Starting from the line that contains "(189, 255) = (565, 325): red", output every remaining line of the records below exactly as it appears, that line and the last one included.

::: Data for review :::

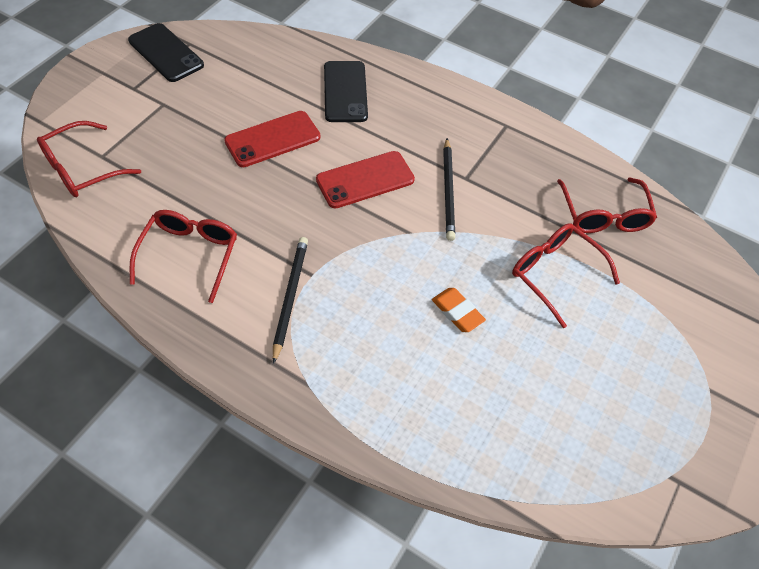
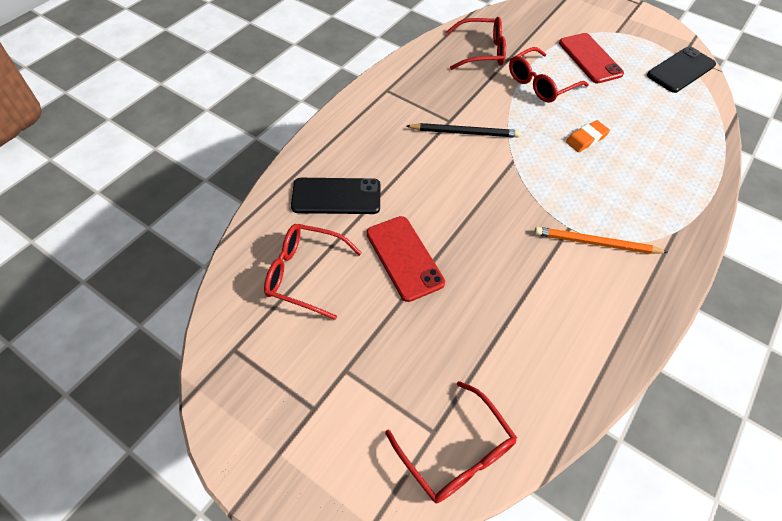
camera: 85 degrees left, 0 degrees up
(166, 53) = (249, 375): black phone -> black phone (681, 70)
(189, 255) = (565, 325): red glasses -> red glasses (305, 274)
(290, 297) = (596, 243): black pencil -> orange pencil
(365, 180) = (456, 186): red phone -> red phone (590, 58)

:::

Answer to the problem
(189, 255) = (565, 325): red glasses -> red glasses (305, 274)
(290, 297) = (596, 243): black pencil -> orange pencil
(365, 180) = (456, 186): red phone -> red phone (590, 58)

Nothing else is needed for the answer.